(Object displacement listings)
§ §
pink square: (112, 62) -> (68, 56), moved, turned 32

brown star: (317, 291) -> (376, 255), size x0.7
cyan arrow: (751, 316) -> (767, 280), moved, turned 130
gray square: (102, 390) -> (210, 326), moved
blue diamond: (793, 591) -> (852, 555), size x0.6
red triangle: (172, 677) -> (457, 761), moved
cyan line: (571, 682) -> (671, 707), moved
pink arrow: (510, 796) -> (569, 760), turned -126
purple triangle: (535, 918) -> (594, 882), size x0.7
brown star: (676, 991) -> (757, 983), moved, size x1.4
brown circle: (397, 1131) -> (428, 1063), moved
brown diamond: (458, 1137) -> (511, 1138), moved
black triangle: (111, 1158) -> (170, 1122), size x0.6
§ §
Action item
The answer must consist of each line from the data that includes the string "square".

Solution to this task
pink square: (112, 62) -> (68, 56), moved, turned 32
gray square: (102, 390) -> (210, 326), moved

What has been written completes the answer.